Start of Records for the task

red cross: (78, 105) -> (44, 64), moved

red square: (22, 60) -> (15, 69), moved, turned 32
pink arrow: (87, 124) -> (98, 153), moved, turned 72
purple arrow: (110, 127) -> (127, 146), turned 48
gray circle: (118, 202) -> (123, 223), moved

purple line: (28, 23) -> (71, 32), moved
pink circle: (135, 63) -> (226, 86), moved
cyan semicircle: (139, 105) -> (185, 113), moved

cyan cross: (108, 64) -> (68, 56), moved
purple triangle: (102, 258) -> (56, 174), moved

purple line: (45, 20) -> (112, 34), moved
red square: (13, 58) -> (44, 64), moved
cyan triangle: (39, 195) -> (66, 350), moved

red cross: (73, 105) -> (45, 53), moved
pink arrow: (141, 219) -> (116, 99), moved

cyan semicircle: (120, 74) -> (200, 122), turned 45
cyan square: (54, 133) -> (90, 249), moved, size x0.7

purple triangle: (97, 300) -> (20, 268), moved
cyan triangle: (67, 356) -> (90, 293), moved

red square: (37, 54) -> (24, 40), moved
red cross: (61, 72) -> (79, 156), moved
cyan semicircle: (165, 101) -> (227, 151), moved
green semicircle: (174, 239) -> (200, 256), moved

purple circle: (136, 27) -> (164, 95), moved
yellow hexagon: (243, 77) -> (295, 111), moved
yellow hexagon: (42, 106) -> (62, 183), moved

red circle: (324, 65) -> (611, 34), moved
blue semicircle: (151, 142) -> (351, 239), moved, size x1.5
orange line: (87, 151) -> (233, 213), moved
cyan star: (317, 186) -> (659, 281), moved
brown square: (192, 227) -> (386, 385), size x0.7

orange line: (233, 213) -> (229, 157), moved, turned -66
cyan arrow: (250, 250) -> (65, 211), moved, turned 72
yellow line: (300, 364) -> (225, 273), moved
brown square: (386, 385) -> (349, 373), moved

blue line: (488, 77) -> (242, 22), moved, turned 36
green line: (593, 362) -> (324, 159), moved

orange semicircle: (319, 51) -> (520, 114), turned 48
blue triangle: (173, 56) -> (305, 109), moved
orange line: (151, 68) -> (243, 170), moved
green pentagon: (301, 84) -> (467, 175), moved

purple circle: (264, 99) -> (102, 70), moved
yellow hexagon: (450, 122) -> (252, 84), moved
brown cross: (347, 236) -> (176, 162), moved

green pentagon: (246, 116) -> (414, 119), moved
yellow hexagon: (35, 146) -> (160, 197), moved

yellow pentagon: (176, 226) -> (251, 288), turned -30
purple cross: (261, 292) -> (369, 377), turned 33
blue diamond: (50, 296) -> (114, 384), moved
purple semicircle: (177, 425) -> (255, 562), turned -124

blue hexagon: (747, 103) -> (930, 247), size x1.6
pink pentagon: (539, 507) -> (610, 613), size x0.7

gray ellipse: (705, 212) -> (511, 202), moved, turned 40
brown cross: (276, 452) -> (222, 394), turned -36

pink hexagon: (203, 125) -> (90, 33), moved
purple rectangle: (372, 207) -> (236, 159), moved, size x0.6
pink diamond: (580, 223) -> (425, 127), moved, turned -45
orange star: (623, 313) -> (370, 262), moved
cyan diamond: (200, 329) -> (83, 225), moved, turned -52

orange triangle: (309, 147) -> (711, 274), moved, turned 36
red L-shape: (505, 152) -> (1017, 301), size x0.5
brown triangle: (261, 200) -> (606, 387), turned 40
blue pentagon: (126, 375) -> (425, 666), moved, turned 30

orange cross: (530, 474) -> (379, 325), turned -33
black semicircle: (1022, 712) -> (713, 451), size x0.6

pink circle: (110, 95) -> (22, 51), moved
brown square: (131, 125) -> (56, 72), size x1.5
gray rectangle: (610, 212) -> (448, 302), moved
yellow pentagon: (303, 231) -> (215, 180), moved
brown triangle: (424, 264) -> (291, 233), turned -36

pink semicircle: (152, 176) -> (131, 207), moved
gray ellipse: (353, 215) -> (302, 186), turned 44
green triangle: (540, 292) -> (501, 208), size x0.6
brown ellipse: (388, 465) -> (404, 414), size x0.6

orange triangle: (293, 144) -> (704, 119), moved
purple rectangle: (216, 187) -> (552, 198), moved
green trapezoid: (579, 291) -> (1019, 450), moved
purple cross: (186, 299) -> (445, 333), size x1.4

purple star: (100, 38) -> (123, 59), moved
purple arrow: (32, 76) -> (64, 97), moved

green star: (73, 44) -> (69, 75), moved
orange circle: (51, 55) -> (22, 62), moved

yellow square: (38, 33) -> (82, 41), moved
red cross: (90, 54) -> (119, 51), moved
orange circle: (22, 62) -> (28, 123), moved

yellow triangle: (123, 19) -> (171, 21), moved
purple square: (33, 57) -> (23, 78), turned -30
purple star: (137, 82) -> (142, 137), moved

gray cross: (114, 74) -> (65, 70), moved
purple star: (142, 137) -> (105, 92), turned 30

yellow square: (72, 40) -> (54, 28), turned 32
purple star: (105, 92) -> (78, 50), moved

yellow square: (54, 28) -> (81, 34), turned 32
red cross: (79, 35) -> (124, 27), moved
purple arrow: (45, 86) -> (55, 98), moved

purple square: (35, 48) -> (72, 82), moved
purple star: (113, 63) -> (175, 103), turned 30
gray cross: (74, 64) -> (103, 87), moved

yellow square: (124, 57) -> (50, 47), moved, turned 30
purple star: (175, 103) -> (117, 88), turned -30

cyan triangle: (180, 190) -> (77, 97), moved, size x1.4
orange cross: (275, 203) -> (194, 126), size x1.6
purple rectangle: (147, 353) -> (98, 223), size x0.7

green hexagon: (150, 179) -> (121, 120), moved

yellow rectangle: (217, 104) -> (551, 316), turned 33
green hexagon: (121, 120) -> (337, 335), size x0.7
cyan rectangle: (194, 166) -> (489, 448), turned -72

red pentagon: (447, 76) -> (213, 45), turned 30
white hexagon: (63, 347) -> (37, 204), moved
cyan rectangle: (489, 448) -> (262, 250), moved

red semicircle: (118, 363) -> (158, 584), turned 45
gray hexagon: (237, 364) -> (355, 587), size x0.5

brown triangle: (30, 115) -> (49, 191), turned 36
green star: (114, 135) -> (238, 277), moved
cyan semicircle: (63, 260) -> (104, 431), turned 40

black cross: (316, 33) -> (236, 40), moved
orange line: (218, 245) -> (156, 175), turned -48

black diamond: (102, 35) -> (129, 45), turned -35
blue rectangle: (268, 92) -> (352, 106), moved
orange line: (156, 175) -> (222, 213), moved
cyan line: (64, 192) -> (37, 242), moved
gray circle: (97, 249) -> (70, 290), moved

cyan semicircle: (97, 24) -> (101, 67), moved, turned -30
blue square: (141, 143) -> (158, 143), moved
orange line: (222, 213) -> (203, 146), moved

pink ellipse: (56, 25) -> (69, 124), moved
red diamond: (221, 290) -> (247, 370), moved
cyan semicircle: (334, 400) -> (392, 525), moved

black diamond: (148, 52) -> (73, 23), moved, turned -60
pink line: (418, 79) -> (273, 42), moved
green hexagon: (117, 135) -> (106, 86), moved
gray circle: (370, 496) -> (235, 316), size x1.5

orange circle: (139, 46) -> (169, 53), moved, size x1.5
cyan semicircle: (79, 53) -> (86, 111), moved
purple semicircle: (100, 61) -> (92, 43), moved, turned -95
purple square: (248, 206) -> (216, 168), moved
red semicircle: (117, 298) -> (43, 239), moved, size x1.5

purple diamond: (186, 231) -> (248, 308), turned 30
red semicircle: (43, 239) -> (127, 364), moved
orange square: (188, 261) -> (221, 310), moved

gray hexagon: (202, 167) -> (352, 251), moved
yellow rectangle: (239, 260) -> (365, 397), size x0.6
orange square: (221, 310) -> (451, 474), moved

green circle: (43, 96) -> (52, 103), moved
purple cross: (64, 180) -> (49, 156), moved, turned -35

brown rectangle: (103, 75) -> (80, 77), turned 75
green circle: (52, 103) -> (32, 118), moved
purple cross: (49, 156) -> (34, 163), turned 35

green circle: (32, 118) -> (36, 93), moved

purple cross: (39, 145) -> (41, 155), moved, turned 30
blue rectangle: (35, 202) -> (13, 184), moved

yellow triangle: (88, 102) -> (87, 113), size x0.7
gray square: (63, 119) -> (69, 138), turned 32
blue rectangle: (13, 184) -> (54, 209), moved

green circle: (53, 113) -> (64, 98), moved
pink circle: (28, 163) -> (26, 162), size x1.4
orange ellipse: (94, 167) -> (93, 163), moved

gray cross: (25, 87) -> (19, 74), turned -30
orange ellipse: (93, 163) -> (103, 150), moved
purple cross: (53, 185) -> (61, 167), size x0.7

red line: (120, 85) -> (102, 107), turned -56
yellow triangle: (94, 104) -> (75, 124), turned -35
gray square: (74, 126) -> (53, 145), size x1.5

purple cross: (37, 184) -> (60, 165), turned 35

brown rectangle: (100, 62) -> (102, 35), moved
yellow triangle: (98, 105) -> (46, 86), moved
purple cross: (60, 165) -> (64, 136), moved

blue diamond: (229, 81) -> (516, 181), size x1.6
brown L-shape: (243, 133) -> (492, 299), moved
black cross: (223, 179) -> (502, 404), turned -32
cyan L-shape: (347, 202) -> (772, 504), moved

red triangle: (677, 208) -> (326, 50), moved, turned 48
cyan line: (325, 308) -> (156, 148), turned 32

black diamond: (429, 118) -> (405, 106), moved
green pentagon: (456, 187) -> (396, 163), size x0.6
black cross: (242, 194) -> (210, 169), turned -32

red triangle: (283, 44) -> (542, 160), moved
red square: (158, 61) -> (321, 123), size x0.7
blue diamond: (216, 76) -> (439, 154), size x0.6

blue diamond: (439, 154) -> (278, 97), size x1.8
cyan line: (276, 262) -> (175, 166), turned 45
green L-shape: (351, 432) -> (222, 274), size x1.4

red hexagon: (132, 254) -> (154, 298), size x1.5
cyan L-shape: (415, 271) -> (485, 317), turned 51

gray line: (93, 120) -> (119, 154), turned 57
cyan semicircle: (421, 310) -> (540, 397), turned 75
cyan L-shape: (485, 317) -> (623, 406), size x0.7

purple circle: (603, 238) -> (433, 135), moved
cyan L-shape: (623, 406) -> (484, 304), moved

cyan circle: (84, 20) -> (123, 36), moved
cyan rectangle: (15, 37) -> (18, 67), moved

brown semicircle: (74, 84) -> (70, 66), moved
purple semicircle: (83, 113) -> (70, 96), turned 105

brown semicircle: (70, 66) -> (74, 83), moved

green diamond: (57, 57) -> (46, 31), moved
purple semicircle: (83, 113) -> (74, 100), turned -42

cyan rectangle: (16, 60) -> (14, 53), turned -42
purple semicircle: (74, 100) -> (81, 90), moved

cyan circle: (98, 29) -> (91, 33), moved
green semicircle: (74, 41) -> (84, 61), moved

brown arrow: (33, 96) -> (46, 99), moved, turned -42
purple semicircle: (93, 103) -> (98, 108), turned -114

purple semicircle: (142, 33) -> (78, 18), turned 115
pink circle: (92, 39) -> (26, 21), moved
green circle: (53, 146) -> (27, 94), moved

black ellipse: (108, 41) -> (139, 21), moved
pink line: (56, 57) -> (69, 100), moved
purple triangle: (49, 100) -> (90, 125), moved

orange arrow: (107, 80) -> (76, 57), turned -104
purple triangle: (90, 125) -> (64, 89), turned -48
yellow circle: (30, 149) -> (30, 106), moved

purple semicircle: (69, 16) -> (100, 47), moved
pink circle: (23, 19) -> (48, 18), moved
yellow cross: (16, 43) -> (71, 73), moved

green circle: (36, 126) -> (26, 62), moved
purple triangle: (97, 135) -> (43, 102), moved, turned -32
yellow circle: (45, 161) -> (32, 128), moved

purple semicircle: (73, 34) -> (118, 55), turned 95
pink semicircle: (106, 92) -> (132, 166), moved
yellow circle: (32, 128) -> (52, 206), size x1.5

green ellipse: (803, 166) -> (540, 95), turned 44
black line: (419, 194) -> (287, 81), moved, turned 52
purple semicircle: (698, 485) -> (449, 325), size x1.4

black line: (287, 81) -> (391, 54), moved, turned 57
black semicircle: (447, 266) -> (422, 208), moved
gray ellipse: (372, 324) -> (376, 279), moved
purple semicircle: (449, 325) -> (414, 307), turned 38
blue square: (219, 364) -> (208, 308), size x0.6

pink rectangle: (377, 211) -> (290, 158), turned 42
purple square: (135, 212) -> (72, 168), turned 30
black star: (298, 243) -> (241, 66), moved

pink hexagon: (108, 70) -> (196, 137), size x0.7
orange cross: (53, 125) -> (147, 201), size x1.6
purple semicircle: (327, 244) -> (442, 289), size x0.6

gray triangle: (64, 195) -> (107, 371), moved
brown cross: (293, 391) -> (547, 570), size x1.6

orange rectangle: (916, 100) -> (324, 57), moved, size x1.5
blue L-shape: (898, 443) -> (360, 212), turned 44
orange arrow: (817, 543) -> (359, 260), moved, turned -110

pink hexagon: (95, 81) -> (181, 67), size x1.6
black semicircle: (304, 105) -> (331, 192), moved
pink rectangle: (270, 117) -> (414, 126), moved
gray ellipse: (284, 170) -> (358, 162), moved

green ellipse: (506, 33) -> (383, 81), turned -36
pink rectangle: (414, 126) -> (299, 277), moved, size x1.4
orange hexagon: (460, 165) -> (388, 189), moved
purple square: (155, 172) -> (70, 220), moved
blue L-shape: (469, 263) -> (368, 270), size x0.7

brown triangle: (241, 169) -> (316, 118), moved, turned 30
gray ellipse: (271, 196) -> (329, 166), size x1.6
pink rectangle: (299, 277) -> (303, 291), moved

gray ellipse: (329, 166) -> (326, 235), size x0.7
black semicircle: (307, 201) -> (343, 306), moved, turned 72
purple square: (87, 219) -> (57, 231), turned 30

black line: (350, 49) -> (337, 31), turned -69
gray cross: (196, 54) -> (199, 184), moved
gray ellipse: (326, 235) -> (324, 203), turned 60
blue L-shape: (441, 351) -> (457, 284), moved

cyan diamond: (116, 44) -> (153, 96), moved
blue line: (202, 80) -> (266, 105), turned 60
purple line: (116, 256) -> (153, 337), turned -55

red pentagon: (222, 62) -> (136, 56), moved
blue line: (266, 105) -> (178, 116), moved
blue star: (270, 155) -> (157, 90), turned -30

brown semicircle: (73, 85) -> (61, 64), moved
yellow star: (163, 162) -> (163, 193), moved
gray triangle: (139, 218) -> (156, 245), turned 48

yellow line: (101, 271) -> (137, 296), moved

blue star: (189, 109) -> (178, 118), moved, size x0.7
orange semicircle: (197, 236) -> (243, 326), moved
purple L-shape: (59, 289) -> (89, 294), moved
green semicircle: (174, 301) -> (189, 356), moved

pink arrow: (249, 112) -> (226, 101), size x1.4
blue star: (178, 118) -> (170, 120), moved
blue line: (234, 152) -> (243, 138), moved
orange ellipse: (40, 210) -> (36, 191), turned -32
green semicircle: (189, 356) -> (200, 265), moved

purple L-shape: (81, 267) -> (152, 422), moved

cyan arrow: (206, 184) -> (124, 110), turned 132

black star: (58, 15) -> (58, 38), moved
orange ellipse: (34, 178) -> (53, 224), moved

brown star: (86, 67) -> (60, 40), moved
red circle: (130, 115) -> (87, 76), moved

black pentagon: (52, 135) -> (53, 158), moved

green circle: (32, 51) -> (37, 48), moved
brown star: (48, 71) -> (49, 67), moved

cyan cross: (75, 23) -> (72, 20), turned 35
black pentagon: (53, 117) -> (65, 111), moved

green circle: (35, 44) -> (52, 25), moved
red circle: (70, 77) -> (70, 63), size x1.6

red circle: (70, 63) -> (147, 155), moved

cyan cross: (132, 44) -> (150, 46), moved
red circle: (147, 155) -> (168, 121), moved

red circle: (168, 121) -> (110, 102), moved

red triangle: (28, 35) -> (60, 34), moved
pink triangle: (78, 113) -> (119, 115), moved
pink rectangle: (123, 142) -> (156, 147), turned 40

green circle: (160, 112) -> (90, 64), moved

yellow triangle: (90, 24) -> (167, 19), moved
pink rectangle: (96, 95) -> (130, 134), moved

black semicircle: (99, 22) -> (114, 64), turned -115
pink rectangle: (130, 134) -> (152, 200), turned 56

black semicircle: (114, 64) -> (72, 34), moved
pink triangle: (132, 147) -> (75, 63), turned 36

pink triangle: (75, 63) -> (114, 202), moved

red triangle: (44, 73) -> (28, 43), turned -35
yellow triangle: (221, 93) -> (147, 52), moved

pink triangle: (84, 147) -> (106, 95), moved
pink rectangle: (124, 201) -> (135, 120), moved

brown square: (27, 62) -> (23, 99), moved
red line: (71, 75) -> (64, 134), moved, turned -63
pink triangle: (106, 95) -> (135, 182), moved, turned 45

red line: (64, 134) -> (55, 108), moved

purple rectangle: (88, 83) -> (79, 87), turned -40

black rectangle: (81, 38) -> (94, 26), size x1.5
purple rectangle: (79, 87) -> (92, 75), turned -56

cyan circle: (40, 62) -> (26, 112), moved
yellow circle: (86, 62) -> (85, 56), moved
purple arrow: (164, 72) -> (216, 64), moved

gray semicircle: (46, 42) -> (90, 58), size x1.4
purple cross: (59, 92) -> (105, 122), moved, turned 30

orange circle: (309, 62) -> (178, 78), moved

End of Records for the task

> [What you need to do]:
Please return the lines above that run from the line containing "black line: (287, 81)" to the line containing "green ellipse: (506, 33)", inclusive, exactly and with no other lines.

> [Answer space]:
black line: (287, 81) -> (391, 54), moved, turned 57
black semicircle: (447, 266) -> (422, 208), moved
gray ellipse: (372, 324) -> (376, 279), moved
purple semicircle: (449, 325) -> (414, 307), turned 38
blue square: (219, 364) -> (208, 308), size x0.6

pink rectangle: (377, 211) -> (290, 158), turned 42
purple square: (135, 212) -> (72, 168), turned 30
black star: (298, 243) -> (241, 66), moved

pink hexagon: (108, 70) -> (196, 137), size x0.7
orange cross: (53, 125) -> (147, 201), size x1.6
purple semicircle: (327, 244) -> (442, 289), size x0.6

gray triangle: (64, 195) -> (107, 371), moved
brown cross: (293, 391) -> (547, 570), size x1.6

orange rectangle: (916, 100) -> (324, 57), moved, size x1.5
blue L-shape: (898, 443) -> (360, 212), turned 44
orange arrow: (817, 543) -> (359, 260), moved, turned -110

pink hexagon: (95, 81) -> (181, 67), size x1.6
black semicircle: (304, 105) -> (331, 192), moved
pink rectangle: (270, 117) -> (414, 126), moved
gray ellipse: (284, 170) -> (358, 162), moved

green ellipse: (506, 33) -> (383, 81), turned -36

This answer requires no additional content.